▶ _GOAL OF THE EXERCISE_
Copy every line of the material exactly as it stands.

▶ _INPUT_
* * *

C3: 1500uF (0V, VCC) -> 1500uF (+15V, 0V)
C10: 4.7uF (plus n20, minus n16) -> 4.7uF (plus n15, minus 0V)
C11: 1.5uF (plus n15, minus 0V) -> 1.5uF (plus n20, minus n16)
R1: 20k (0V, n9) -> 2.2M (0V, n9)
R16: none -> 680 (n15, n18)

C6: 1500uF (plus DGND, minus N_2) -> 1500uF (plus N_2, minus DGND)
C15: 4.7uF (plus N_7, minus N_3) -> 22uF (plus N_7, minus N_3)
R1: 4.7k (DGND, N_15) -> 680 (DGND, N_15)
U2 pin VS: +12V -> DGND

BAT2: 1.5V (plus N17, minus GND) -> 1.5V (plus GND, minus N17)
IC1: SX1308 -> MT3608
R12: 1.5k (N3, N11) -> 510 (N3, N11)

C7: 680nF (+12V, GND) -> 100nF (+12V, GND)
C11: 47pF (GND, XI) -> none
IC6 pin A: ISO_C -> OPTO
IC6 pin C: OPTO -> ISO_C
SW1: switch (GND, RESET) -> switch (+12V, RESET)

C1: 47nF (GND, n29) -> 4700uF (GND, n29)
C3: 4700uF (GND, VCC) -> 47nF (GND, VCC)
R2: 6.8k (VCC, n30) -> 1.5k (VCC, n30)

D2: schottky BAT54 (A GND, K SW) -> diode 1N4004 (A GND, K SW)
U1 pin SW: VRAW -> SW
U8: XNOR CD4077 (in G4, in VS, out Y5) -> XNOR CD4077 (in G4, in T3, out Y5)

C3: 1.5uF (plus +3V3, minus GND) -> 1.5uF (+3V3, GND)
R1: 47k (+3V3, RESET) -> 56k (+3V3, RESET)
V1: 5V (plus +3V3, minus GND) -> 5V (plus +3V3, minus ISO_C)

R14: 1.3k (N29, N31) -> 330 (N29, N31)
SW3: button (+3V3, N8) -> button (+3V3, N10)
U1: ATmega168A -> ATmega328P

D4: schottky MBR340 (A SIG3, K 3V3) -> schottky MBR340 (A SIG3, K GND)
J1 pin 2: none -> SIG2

* * *

▶ _SOLVED PROBLEM_
C3: 1500uF (0V, VCC) -> 1500uF (+15V, 0V)
C10: 4.7uF (plus n20, minus n16) -> 4.7uF (plus n15, minus 0V)
C11: 1.5uF (plus n15, minus 0V) -> 1.5uF (plus n20, minus n16)
R1: 20k (0V, n9) -> 2.2M (0V, n9)
R16: none -> 680 (n15, n18)

C6: 1500uF (plus DGND, minus N_2) -> 1500uF (plus N_2, minus DGND)
C15: 4.7uF (plus N_7, minus N_3) -> 22uF (plus N_7, minus N_3)
R1: 4.7k (DGND, N_15) -> 680 (DGND, N_15)
U2 pin VS: +12V -> DGND

BAT2: 1.5V (plus N17, minus GND) -> 1.5V (plus GND, minus N17)
IC1: SX1308 -> MT3608
R12: 1.5k (N3, N11) -> 510 (N3, N11)

C7: 680nF (+12V, GND) -> 100nF (+12V, GND)
C11: 47pF (GND, XI) -> none
IC6 pin A: ISO_C -> OPTO
IC6 pin C: OPTO -> ISO_C
SW1: switch (GND, RESET) -> switch (+12V, RESET)

C1: 47nF (GND, n29) -> 4700uF (GND, n29)
C3: 4700uF (GND, VCC) -> 47nF (GND, VCC)
R2: 6.8k (VCC, n30) -> 1.5k (VCC, n30)

D2: schottky BAT54 (A GND, K SW) -> diode 1N4004 (A GND, K SW)
U1 pin SW: VRAW -> SW
U8: XNOR CD4077 (in G4, in VS, out Y5) -> XNOR CD4077 (in G4, in T3, out Y5)

C3: 1.5uF (plus +3V3, minus GND) -> 1.5uF (+3V3, GND)
R1: 47k (+3V3, RESET) -> 56k (+3V3, RESET)
V1: 5V (plus +3V3, minus GND) -> 5V (plus +3V3, minus ISO_C)

R14: 1.3k (N29, N31) -> 330 (N29, N31)
SW3: button (+3V3, N8) -> button (+3V3, N10)
U1: ATmega168A -> ATmega328P

D4: schottky MBR340 (A SIG3, K 3V3) -> schottky MBR340 (A SIG3, K GND)
J1 pin 2: none -> SIG2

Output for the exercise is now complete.